Dataset records
▶

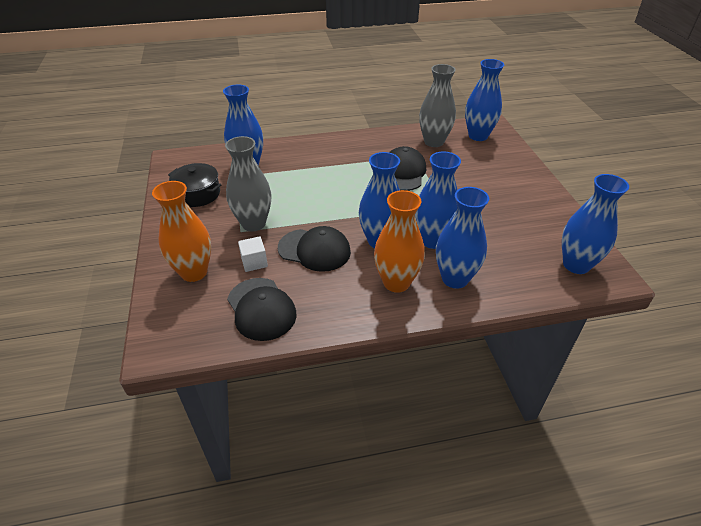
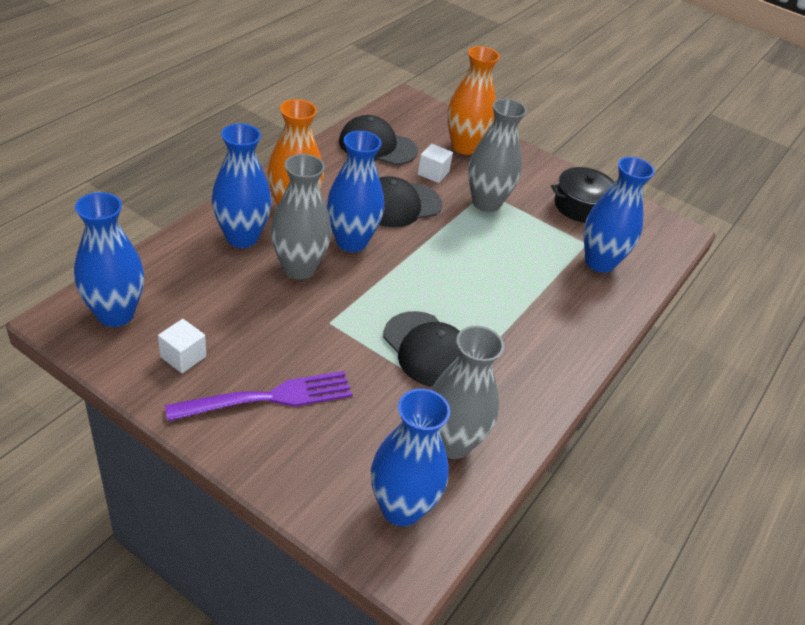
camera: 130 degrees right, 0 degrees up
(433, 240) = (299, 268): blue vase -> grey vase
(506, 188) = (269, 398): none -> purple fork
(543, 224) = (183, 357): none -> white cube

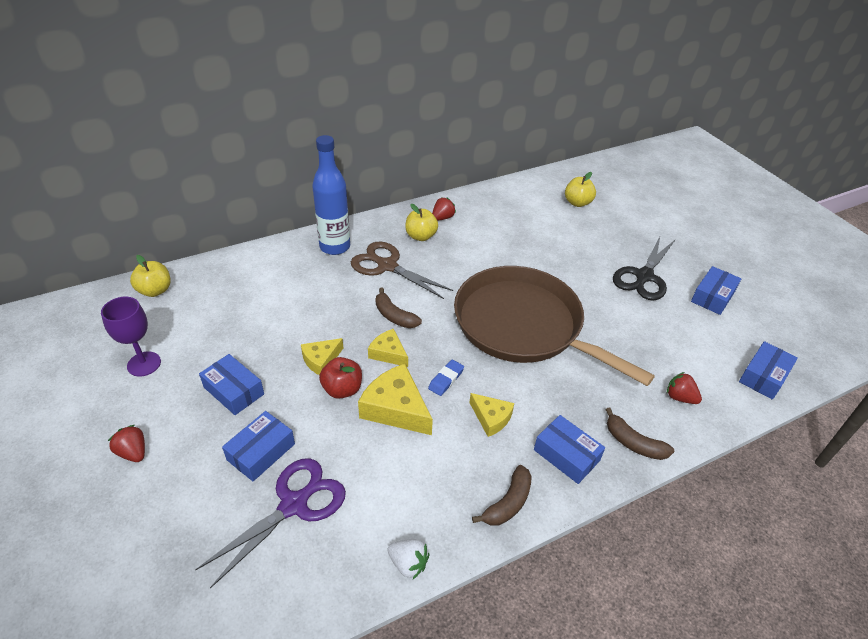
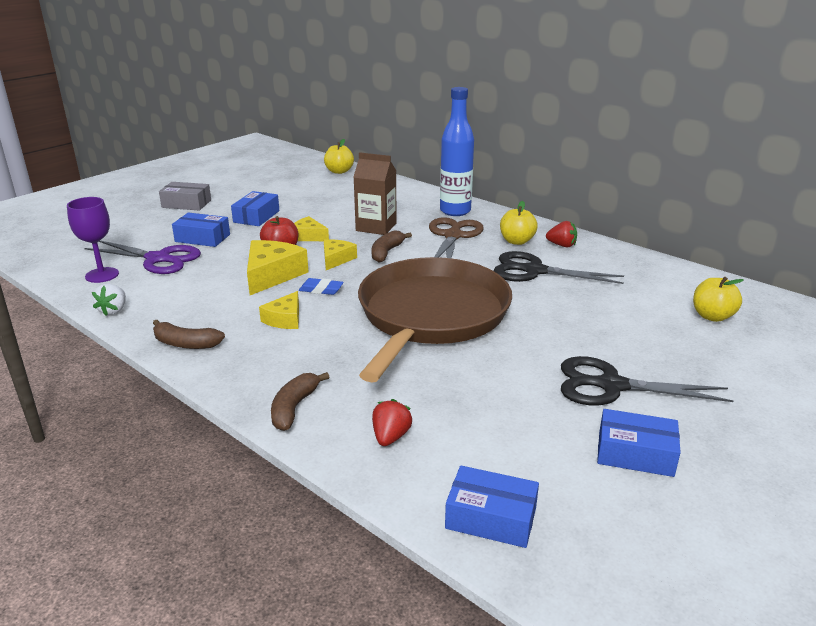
camera: 70 degrees right, 15 degrees down
(133, 452) = (186, 204): red strawberry -> grey box
(144, 364) = (265, 187): purple goblet -> purple goblet (102, 275)
(333, 306) = (376, 227): none -> brown carton
(478, 247) = (534, 271): none -> black scissors
(566, 455) = (257, 367): blue box -> none

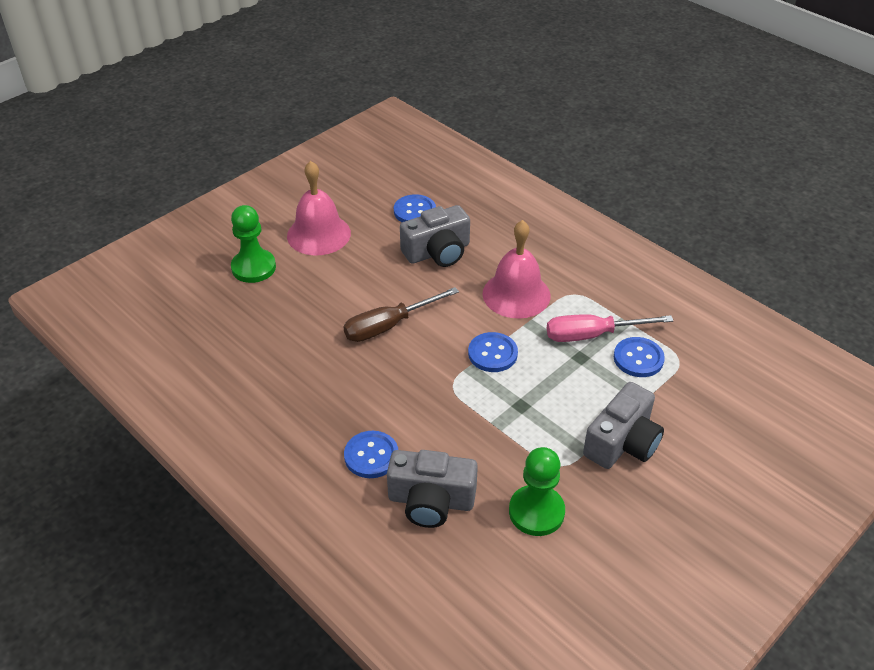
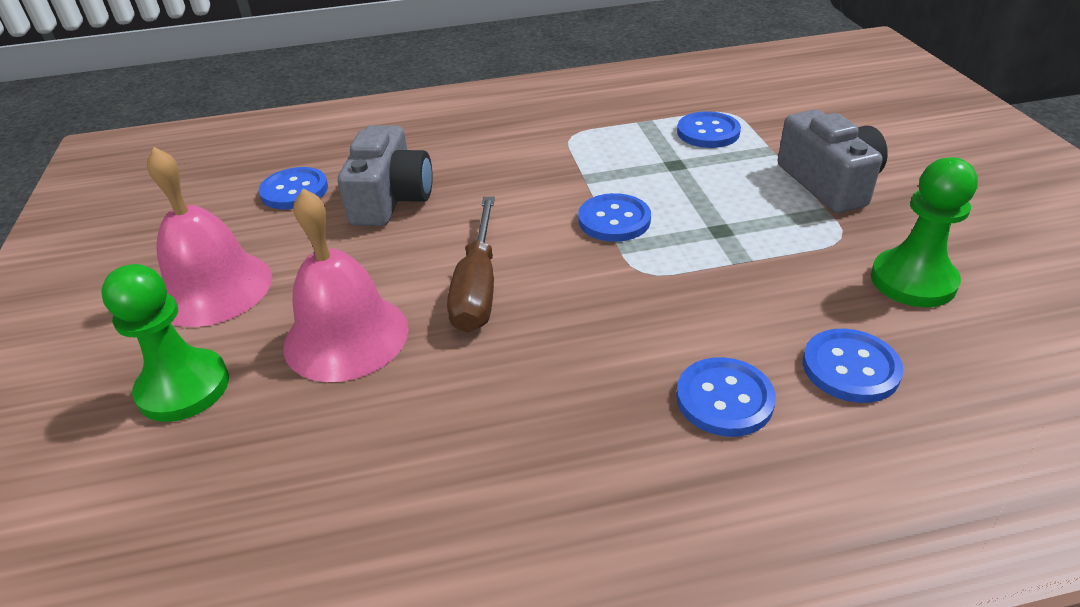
camera: 55 degrees left, 5 degrees down
(431, 501) = (850, 368): grey camera -> blue button
(516, 294) = (531, 170): pink bell -> pink bell (346, 336)
(592, 335) = (648, 145): pink screwdriver -> none

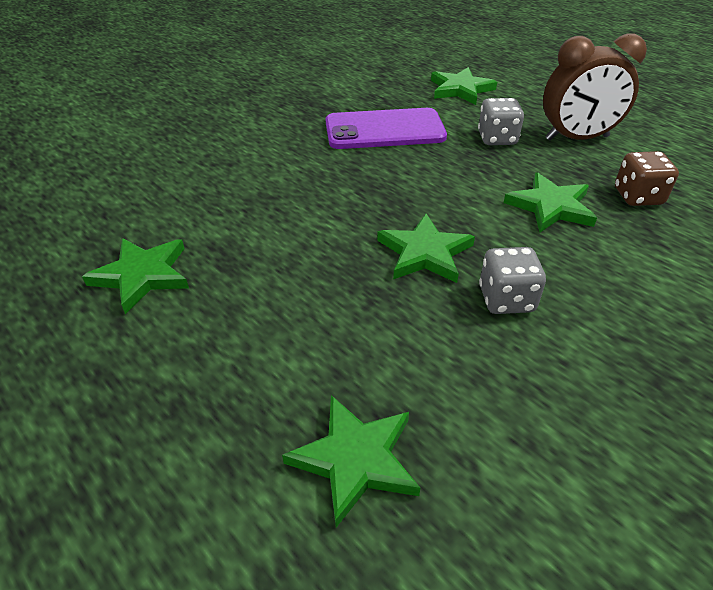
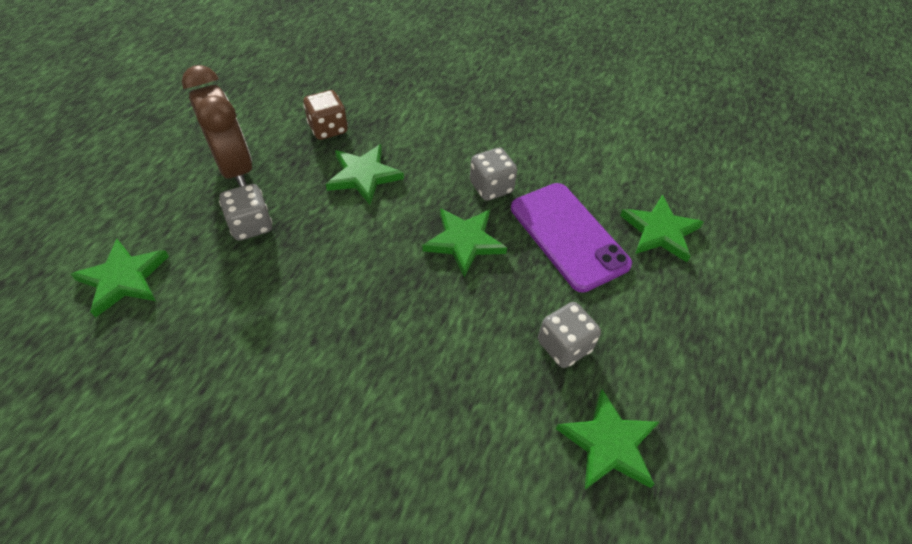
camera: 115 degrees left, 10 degrees up
(253, 283) = (564, 346): none -> grey dice
(384, 130) = (255, 329): purple phone -> purple phone (568, 236)

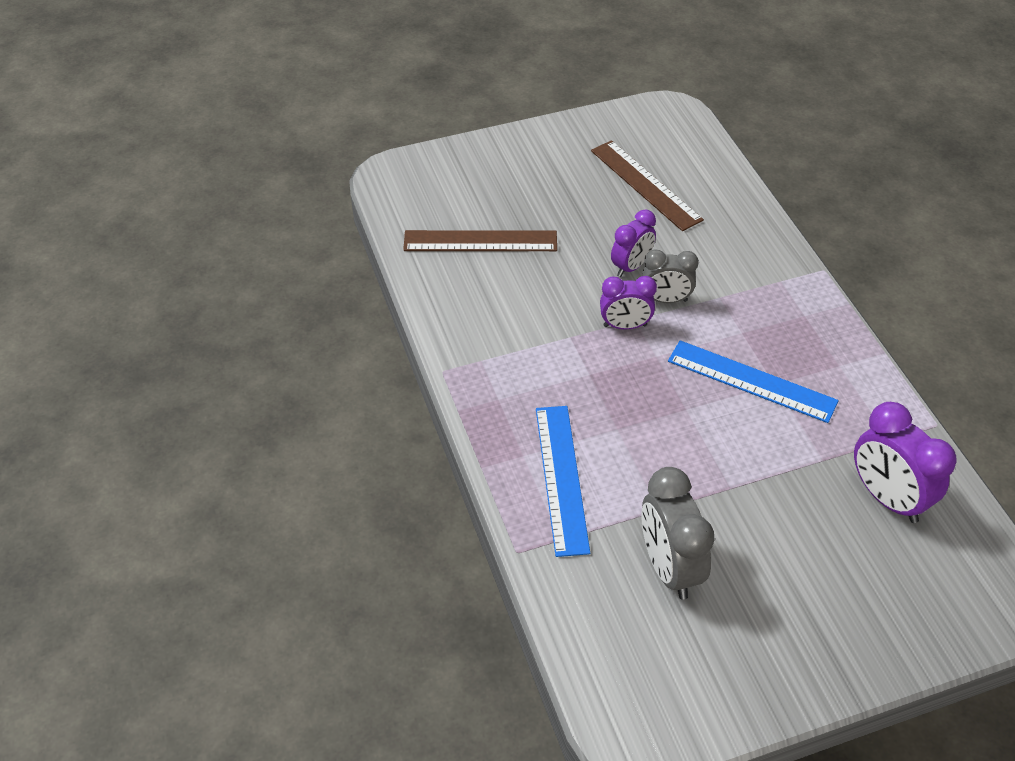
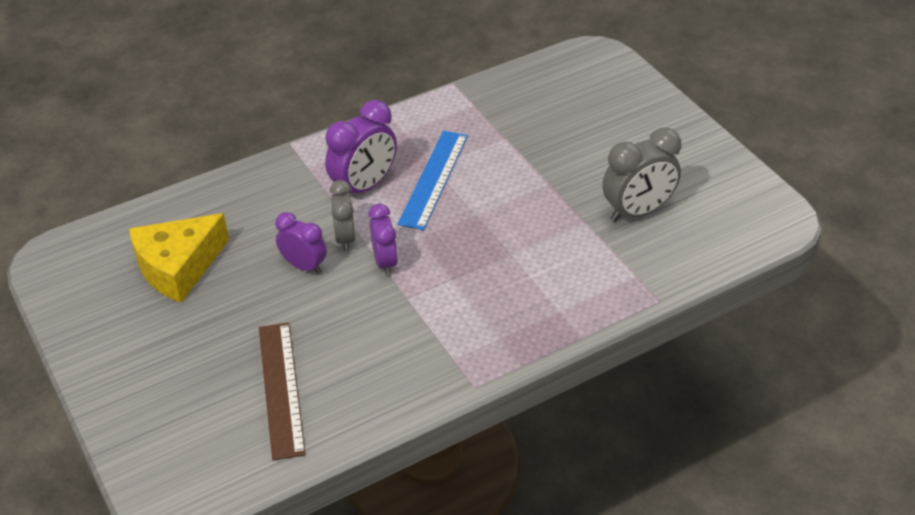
camera: 100 degrees left, 5 degrees down
(561, 478) = (575, 283): blue ruler -> none
(645, 185) = (178, 267): brown ruler -> yellow cheese
(887, 498) = (531, 106): purple clock -> purple clock (364, 186)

◀

(Exercise): Exactly reproduce each entry, but drop the pictures.

(Task result):
camera: 130 degrees right, 0 degrees up
(433, 240) = (299, 268): blue vase -> grey vase
(506, 188) = (269, 398): none -> purple fork
(543, 224) = (183, 357): none -> white cube

camera: 70 degrees right, 15 degrees down
(133, 452) = (186, 204): red strawberry -> grey box
(144, 364) = (265, 187): purple goblet -> purple goblet (102, 275)
(333, 306) = (376, 227): none -> brown carton
(478, 247) = (534, 271): none -> black scissors
(566, 455) = (257, 367): blue box -> none

camera: 55 degrees left, 5 degrees down
(431, 501) = (850, 368): grey camera -> blue button
(516, 294) = (531, 170): pink bell -> pink bell (346, 336)
(592, 335) = (648, 145): pink screwdriver -> none

camera: 115 degrees left, 10 degrees up
(253, 283) = (564, 346): none -> grey dice
(384, 130) = (255, 329): purple phone -> purple phone (568, 236)

camera: 100 degrees left, 5 degrees down
(561, 478) = (575, 283): blue ruler -> none
(645, 185) = (178, 267): brown ruler -> yellow cheese
(887, 498) = (531, 106): purple clock -> purple clock (364, 186)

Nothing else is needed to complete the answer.